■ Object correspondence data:
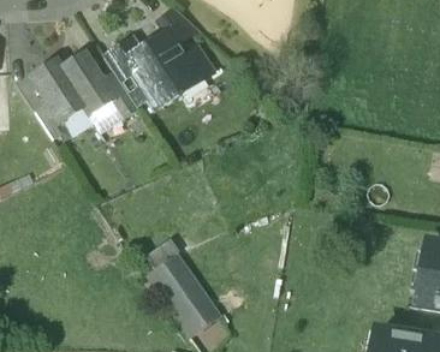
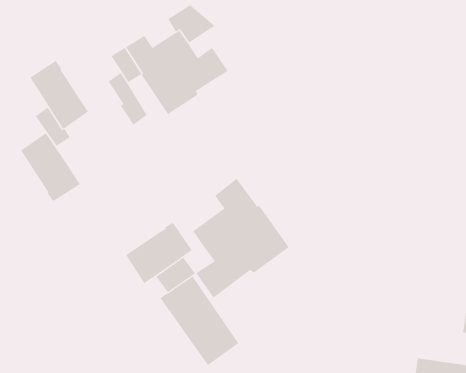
building: [58,53,113,115] -> [20,133,81,202]
building: none -> [192,178,290,298]
building: none -> [125,222,192,284]

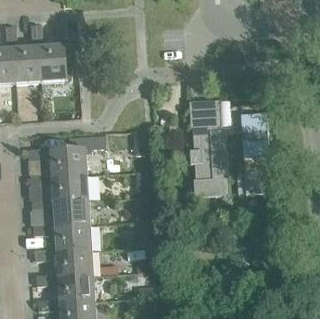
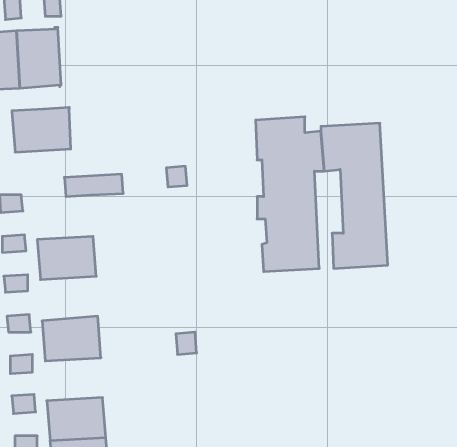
building: [49,148,86,176] -> [12,107,71,152]
building: [53,199,89,227] -> none
building: [56,250,92,277] -> none

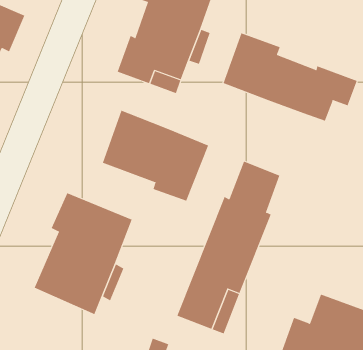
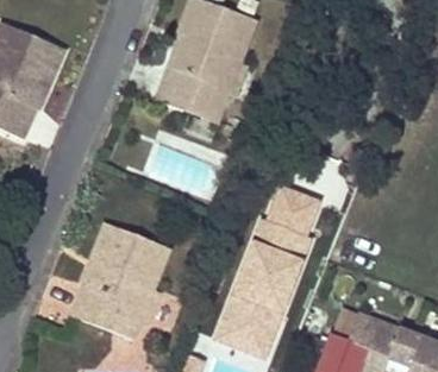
building: [223,33,357,122] -> none
building: [102,110,209,201] -> none

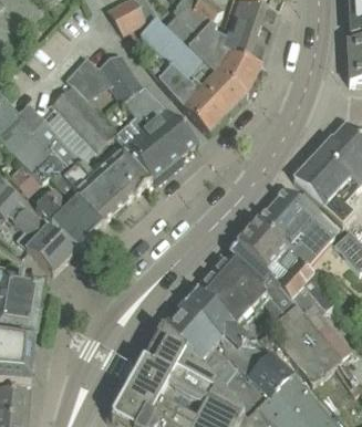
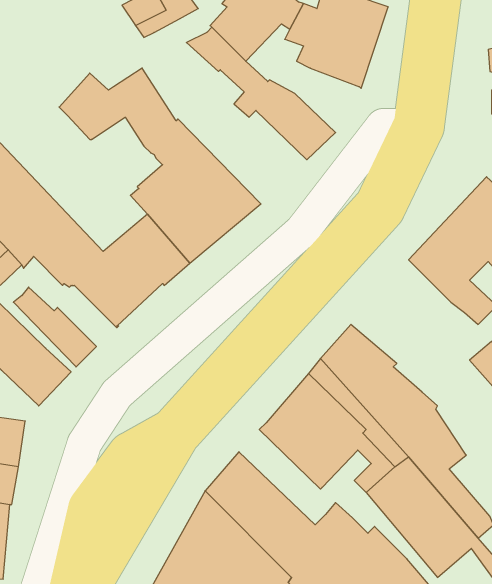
building: [138,19,228,134] -> none
building: [188,24,262,95] -> none
building: [51,84,118,152] -> none
building: [46,188,104,235] -> none
building: [257,189,334,264] -> none
building: [184,289,248,351] -> none

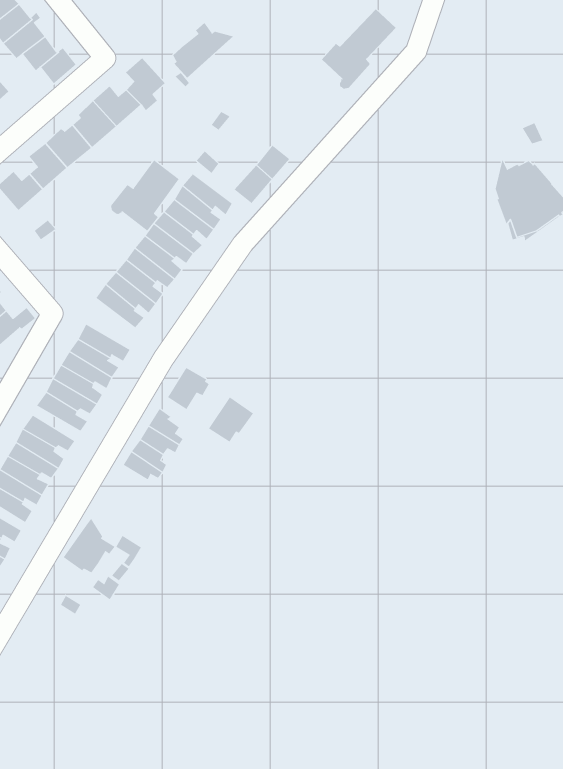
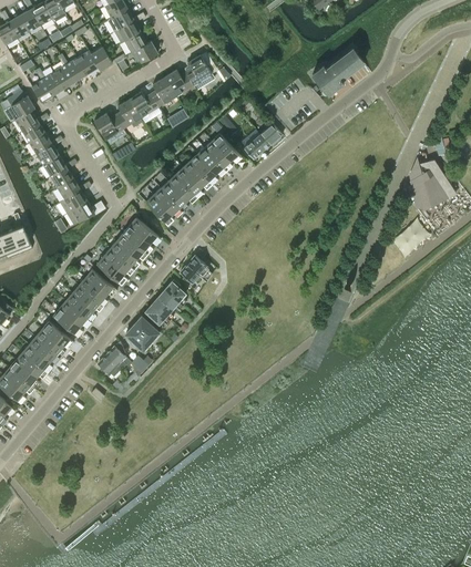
building: [172,22,234,78] -> none
building: [111,159,180,231] -> none
building: [208,397,254,442] -> none
building: none -> [124,316,158,350]

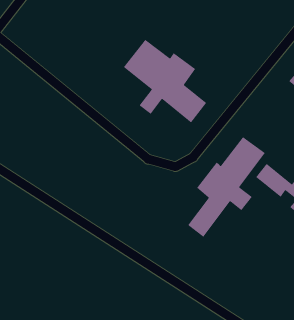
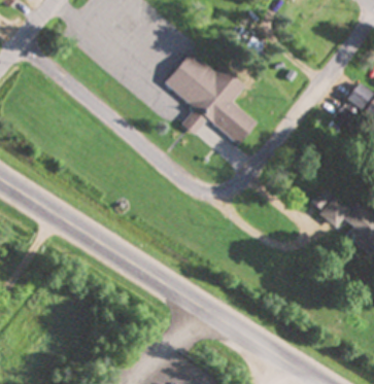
building: [187,136,266,238] -> none

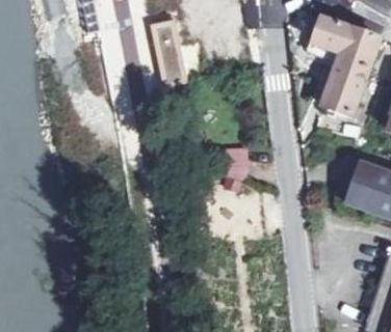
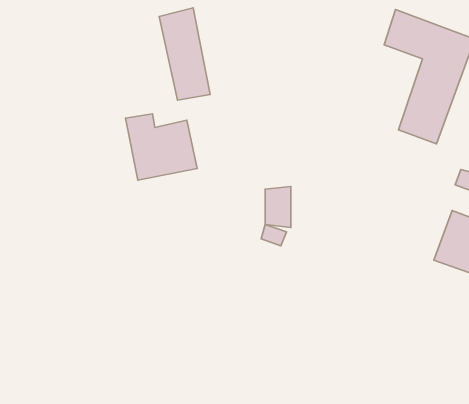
building: none -> [126,114,197,180]

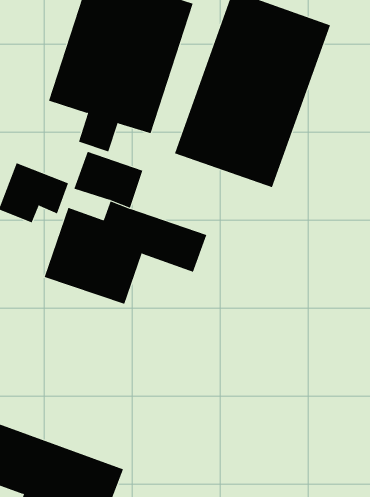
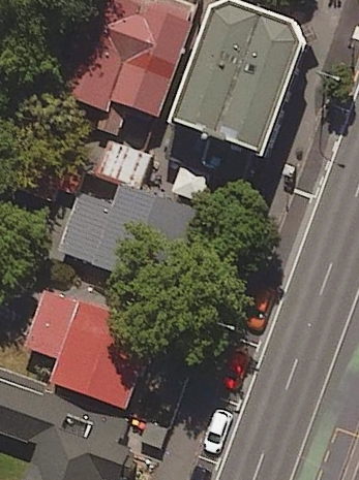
building: none -> [20,283,149,407]

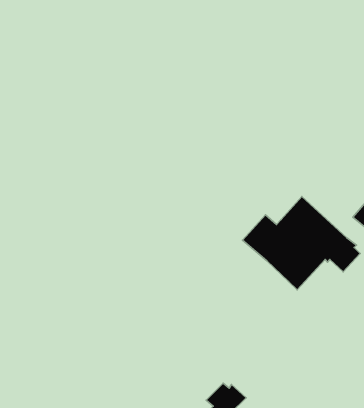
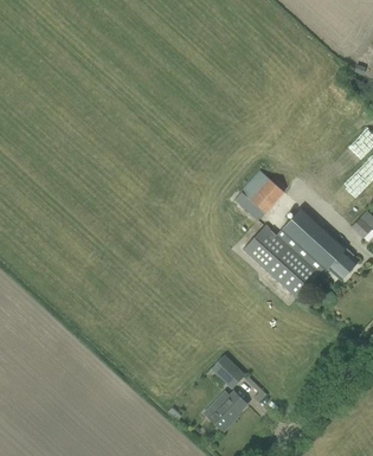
building: none -> [233,169,284,221]
building: none -> [210,355,245,390]

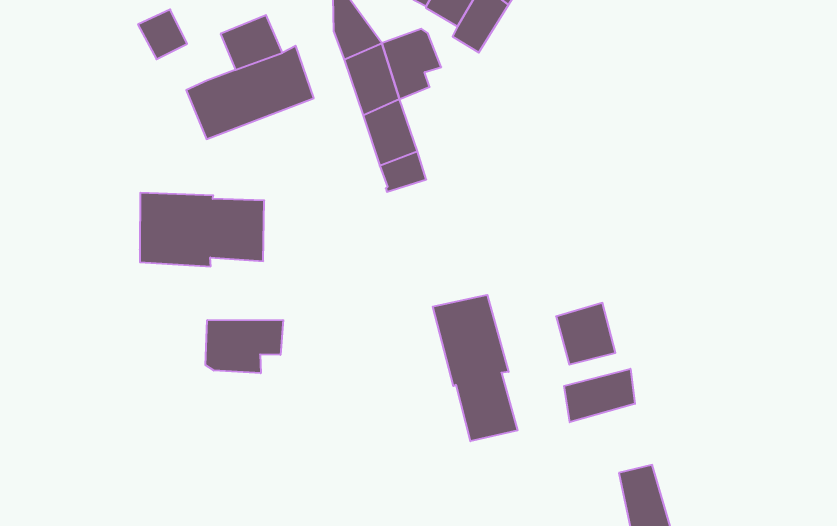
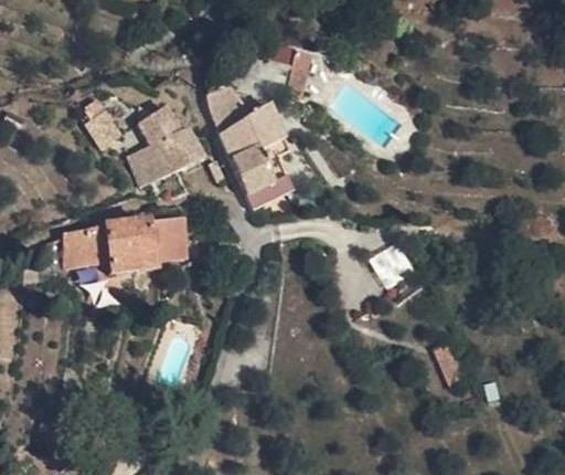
building: none -> [61,222,110,273]
building: [433,295,518,441] -> none
building: [206,320,283,373] -> none
building: [564,369,635,422] -> none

■ Action item:
Set down each record above exactly as it stands and leave out all pictures.

■ Answer section:
building: [58,53,113,115] -> [20,133,81,202]
building: none -> [192,178,290,298]
building: none -> [125,222,192,284]

building: [49,148,86,176] -> [12,107,71,152]
building: [53,199,89,227] -> none
building: [56,250,92,277] -> none

building: [223,33,357,122] -> none
building: [102,110,209,201] -> none

building: [138,19,228,134] -> none
building: [188,24,262,95] -> none
building: [51,84,118,152] -> none
building: [46,188,104,235] -> none
building: [257,189,334,264] -> none
building: [184,289,248,351] -> none

building: [172,22,234,78] -> none
building: [111,159,180,231] -> none
building: [208,397,254,442] -> none
building: none -> [124,316,158,350]

building: [187,136,266,238] -> none

building: none -> [126,114,197,180]

building: none -> [20,283,149,407]

building: none -> [233,169,284,221]
building: none -> [210,355,245,390]

building: none -> [61,222,110,273]
building: [433,295,518,441] -> none
building: [206,320,283,373] -> none
building: [564,369,635,422] -> none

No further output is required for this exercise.